BEGIN Excerpted records

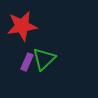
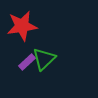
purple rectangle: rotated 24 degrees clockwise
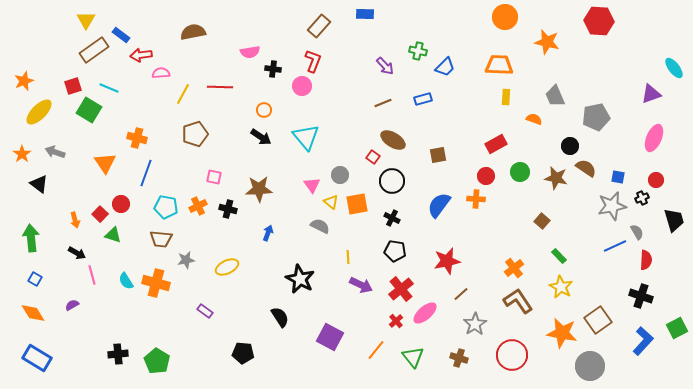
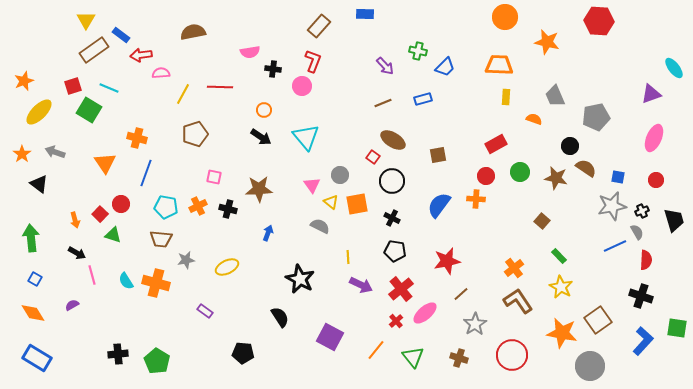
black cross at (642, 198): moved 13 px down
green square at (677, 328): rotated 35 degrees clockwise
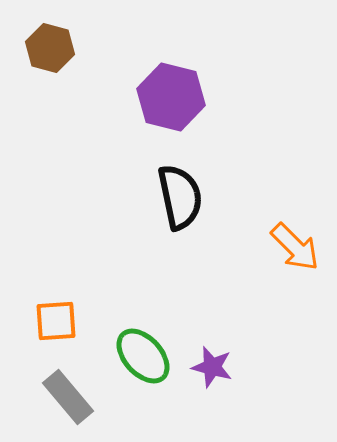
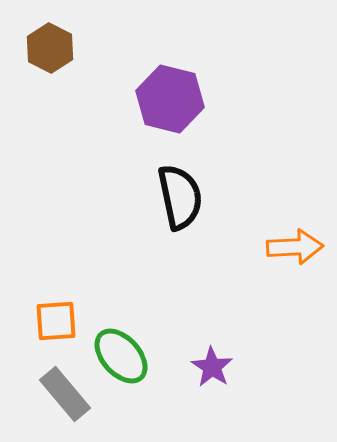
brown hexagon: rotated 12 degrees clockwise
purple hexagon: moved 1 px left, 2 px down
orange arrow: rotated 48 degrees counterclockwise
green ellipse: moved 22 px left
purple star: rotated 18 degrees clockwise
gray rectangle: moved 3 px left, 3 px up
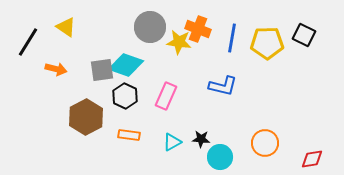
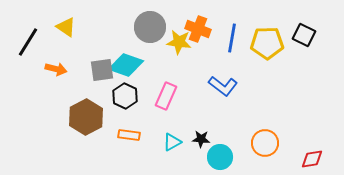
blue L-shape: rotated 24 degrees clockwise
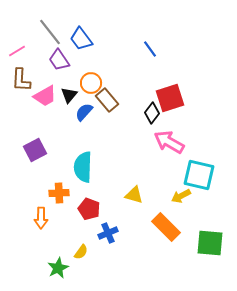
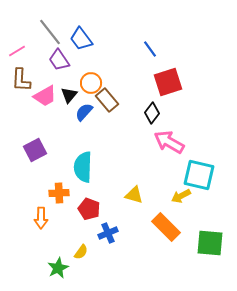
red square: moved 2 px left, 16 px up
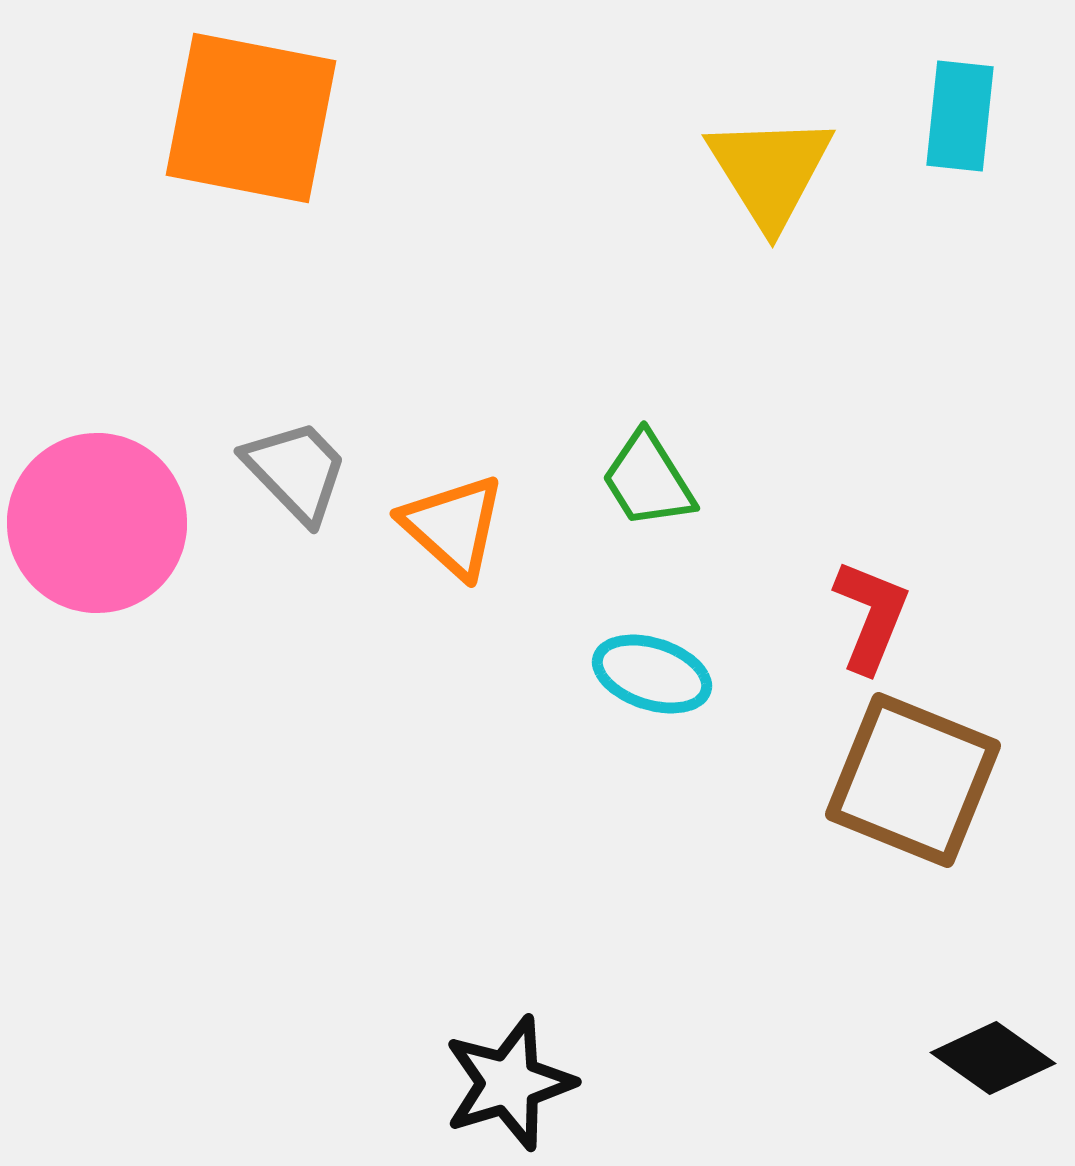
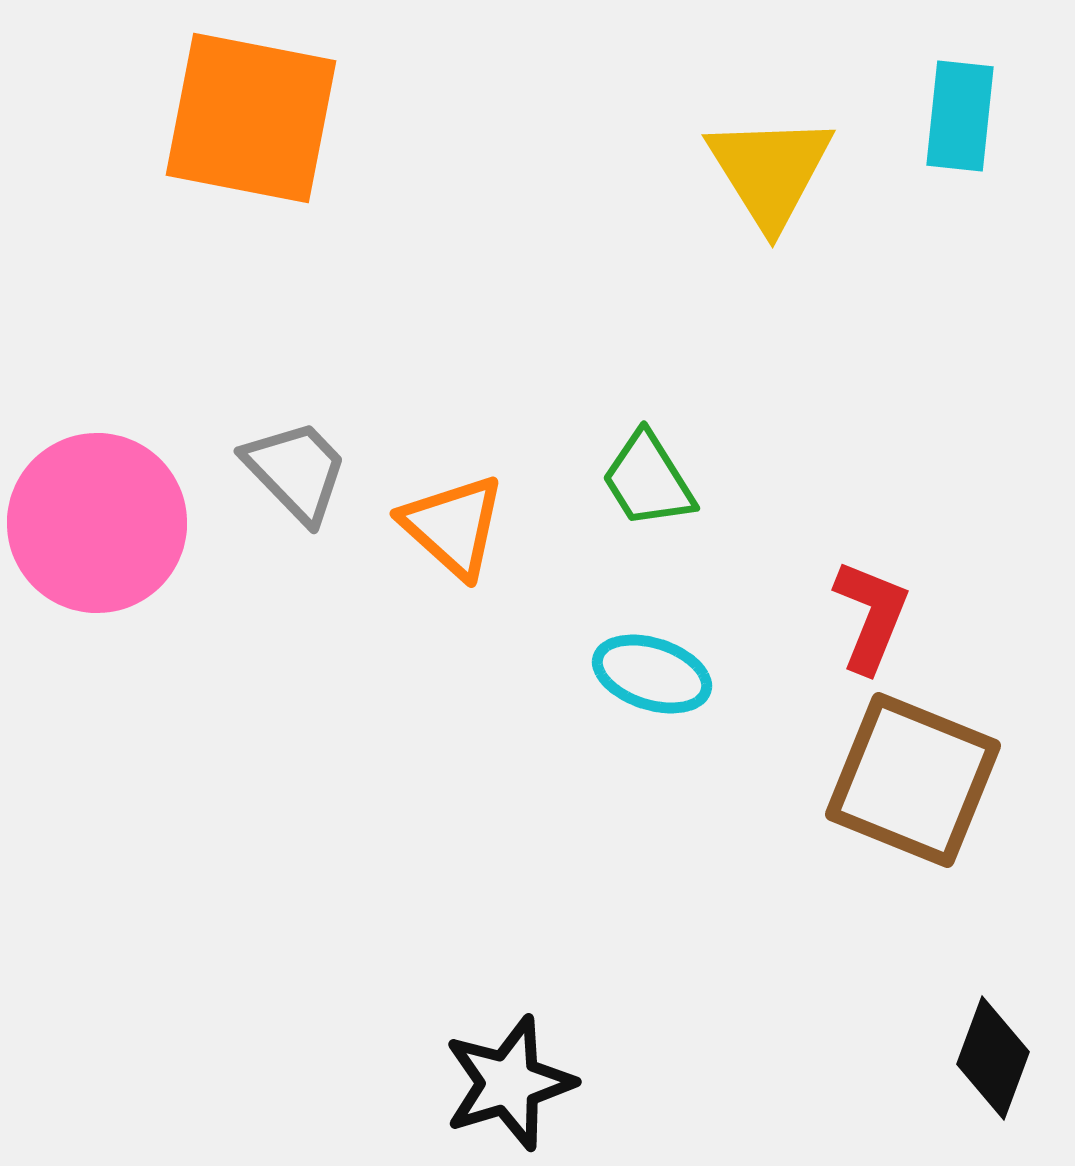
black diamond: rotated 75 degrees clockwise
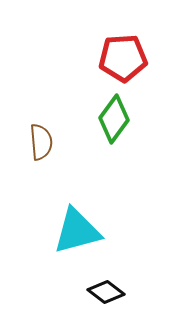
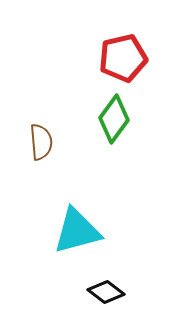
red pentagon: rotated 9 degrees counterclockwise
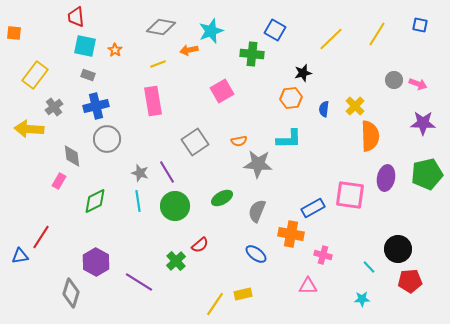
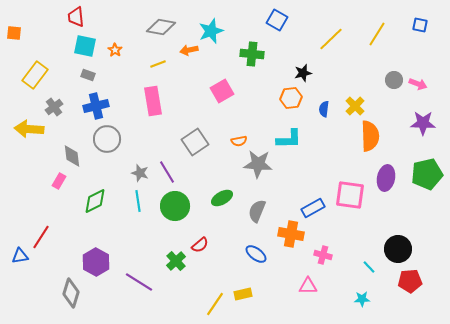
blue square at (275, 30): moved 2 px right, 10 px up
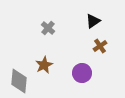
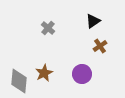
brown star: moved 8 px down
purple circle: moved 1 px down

END Excerpted records

Instructions for the task:
A word-for-word copy of the records above is needed, pictures excluded.

Task answer:
purple rectangle: rotated 24 degrees clockwise
black cross at (642, 198): moved 13 px down
green square at (677, 328): rotated 35 degrees clockwise
brown hexagon: rotated 12 degrees clockwise
purple hexagon: moved 1 px left, 2 px down
orange arrow: rotated 48 degrees counterclockwise
green ellipse: moved 22 px left
purple star: rotated 18 degrees clockwise
gray rectangle: moved 3 px left, 3 px up
blue L-shape: rotated 24 degrees clockwise
red square: moved 2 px left, 16 px up
black diamond: rotated 75 degrees clockwise
red pentagon: rotated 9 degrees counterclockwise
blue square at (275, 30): moved 2 px right, 10 px up
brown star: moved 8 px down
purple circle: moved 1 px down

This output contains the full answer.